**RECORD EXCERPTS:**
::::

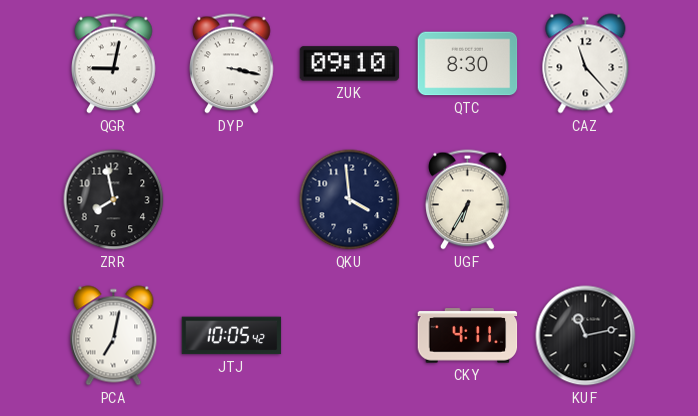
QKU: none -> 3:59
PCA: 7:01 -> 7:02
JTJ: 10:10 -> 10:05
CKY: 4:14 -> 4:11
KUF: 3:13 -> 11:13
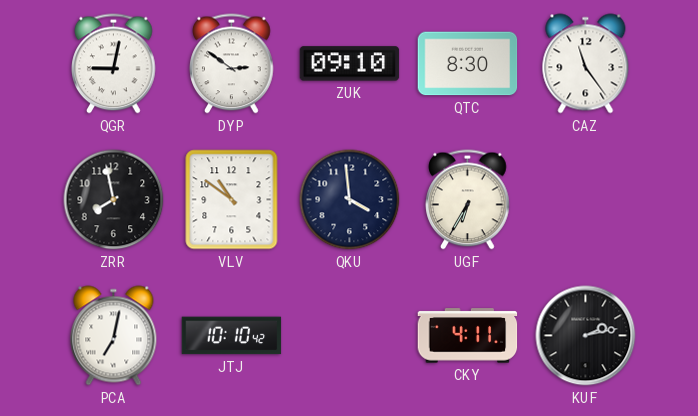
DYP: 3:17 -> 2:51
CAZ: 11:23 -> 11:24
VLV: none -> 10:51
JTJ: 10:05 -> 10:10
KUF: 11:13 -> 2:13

::::

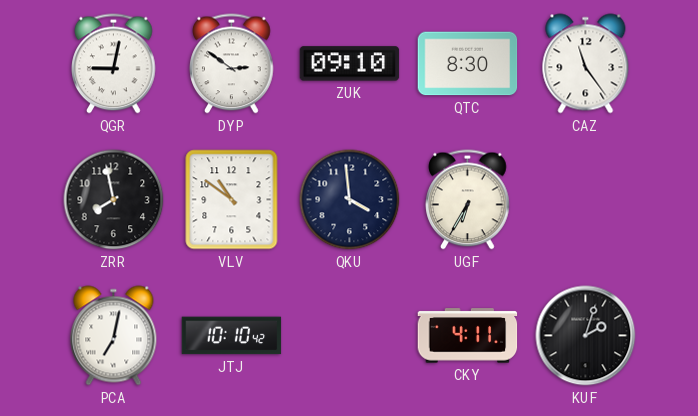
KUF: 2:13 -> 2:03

::::

**CHALLENGE:** Rewrite the stretch of the listing from the line with "DYP: 3:17 -> 2:51" through the line with "KUF: 11:13 -> 2:13", changing "none" to "blank" and leaving everything else the same.

**EXERCISE RESPONSE:**
DYP: 3:17 -> 2:51
CAZ: 11:23 -> 11:24
VLV: blank -> 10:51
JTJ: 10:05 -> 10:10
KUF: 11:13 -> 2:13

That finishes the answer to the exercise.